── INFORMATION

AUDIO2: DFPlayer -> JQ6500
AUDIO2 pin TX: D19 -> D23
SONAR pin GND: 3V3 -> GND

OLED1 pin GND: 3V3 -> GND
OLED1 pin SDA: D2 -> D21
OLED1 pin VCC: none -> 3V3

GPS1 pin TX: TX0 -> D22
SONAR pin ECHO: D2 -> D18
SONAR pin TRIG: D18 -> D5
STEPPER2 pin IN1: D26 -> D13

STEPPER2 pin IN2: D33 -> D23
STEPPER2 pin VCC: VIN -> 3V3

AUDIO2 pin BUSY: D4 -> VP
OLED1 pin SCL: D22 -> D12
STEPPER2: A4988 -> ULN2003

────
── INFORMATION

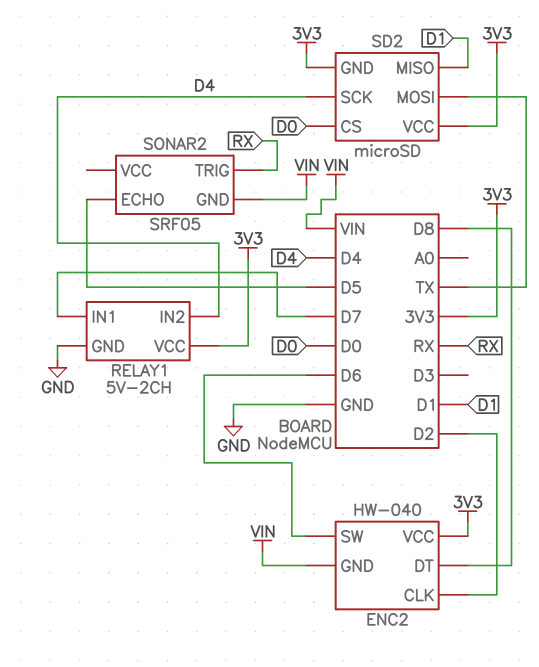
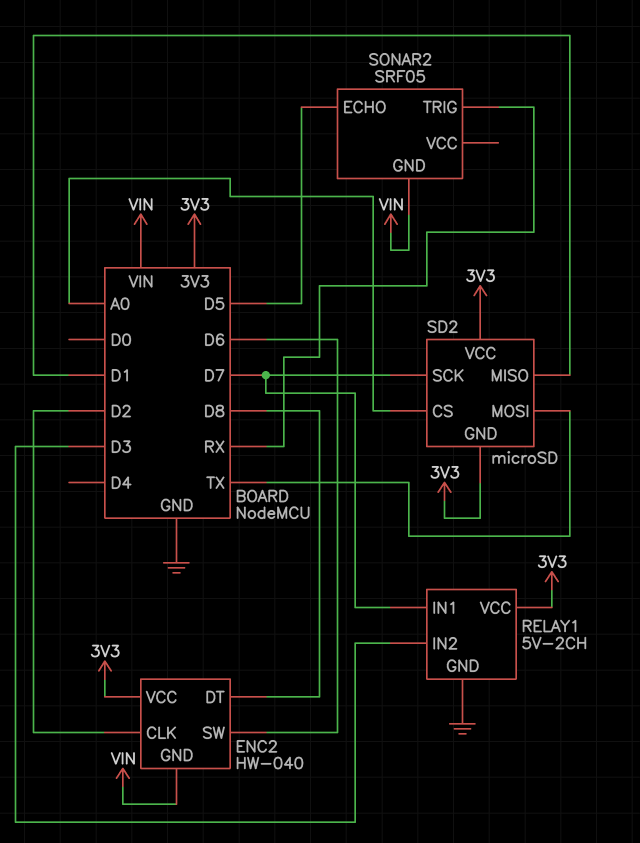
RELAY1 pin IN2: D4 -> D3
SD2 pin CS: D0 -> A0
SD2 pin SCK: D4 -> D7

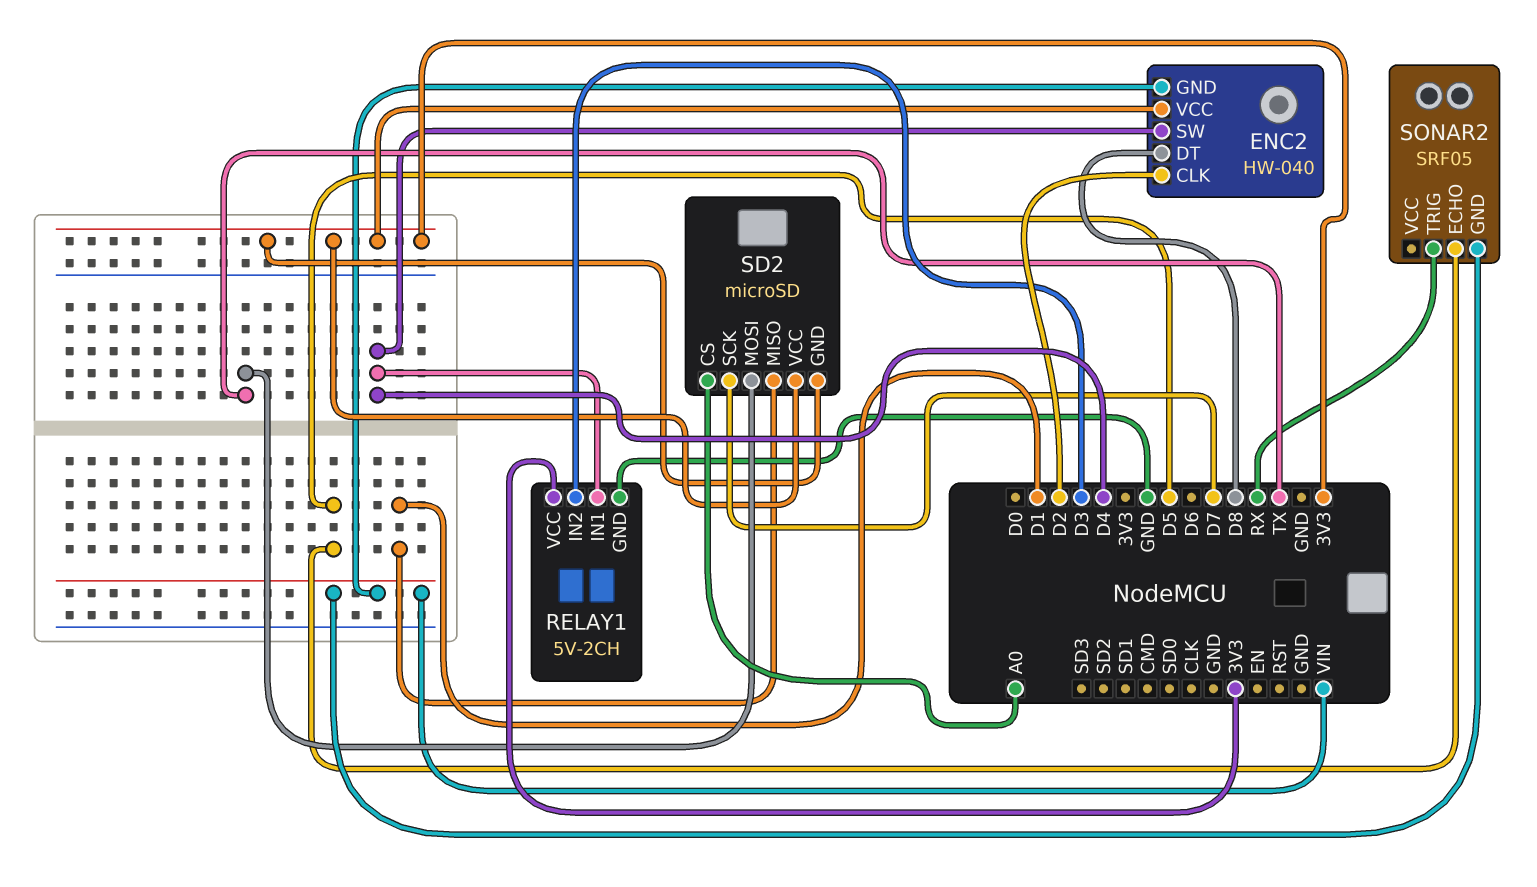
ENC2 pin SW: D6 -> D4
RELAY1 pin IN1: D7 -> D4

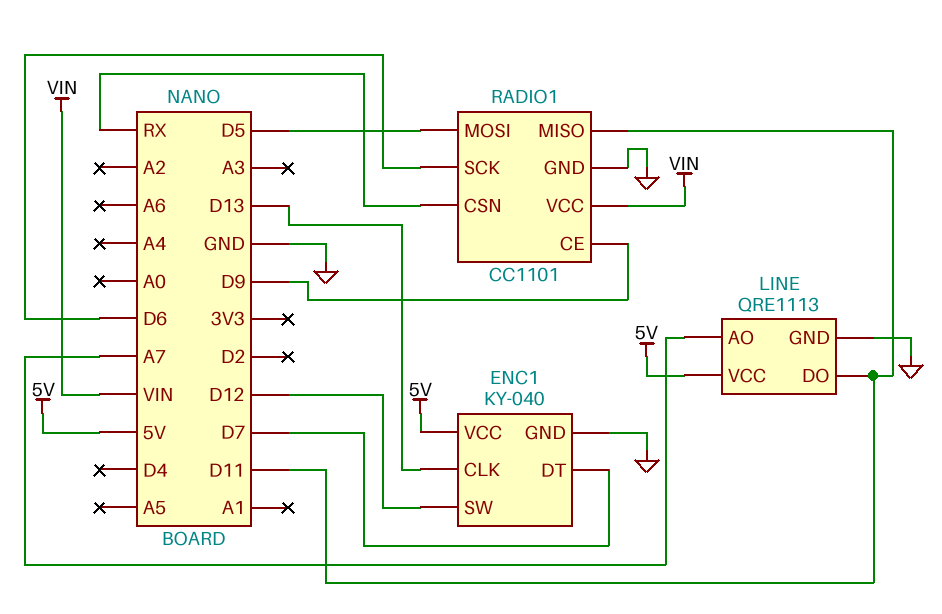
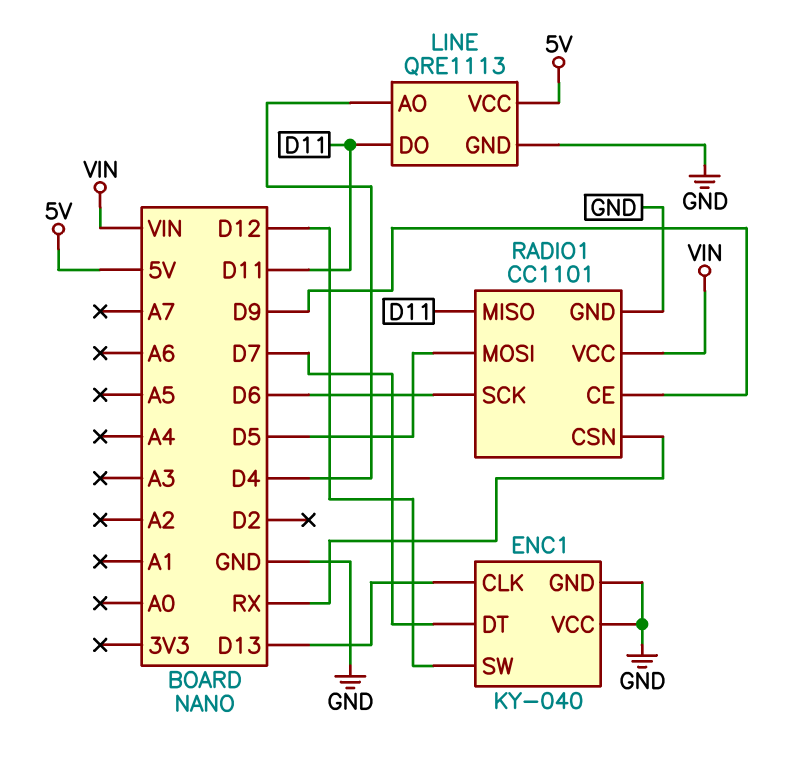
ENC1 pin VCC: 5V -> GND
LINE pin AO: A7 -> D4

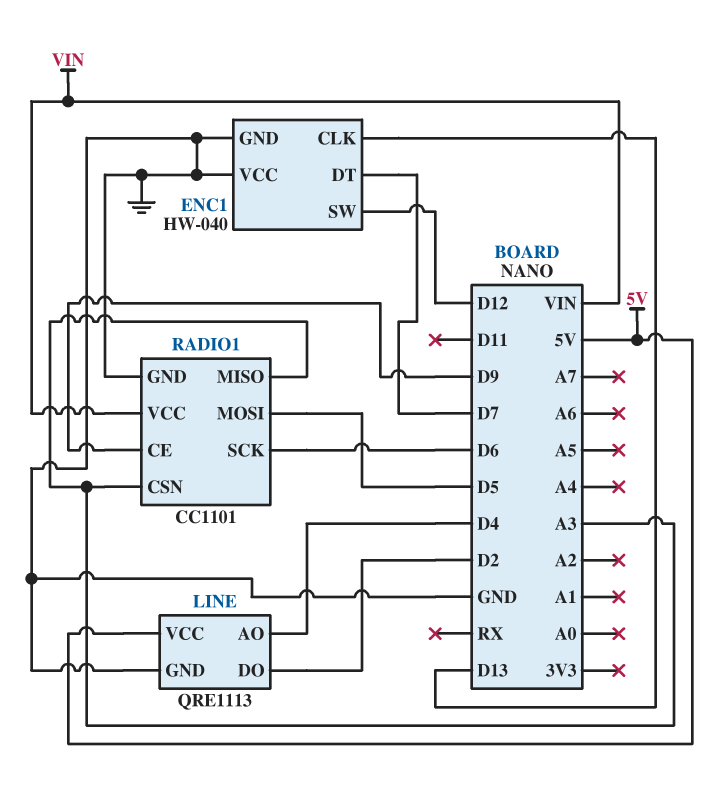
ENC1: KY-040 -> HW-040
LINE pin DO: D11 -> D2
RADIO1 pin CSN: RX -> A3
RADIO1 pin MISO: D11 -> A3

────

EXERCISE INSTRUCTIONS
The lines above starting at the one that holds "RELAY1 pin IN2: D4 -> D3" and ending at the one that holds "RADIO1 pin MISO: D11 -> A3" are to be written out exactly, ends included, and no pictures are to be copied.

ANSWER TO THIS EXERCISE
RELAY1 pin IN2: D4 -> D3
SD2 pin CS: D0 -> A0
SD2 pin SCK: D4 -> D7

ENC2 pin SW: D6 -> D4
RELAY1 pin IN1: D7 -> D4

ENC1 pin VCC: 5V -> GND
LINE pin AO: A7 -> D4

ENC1: KY-040 -> HW-040
LINE pin DO: D11 -> D2
RADIO1 pin CSN: RX -> A3
RADIO1 pin MISO: D11 -> A3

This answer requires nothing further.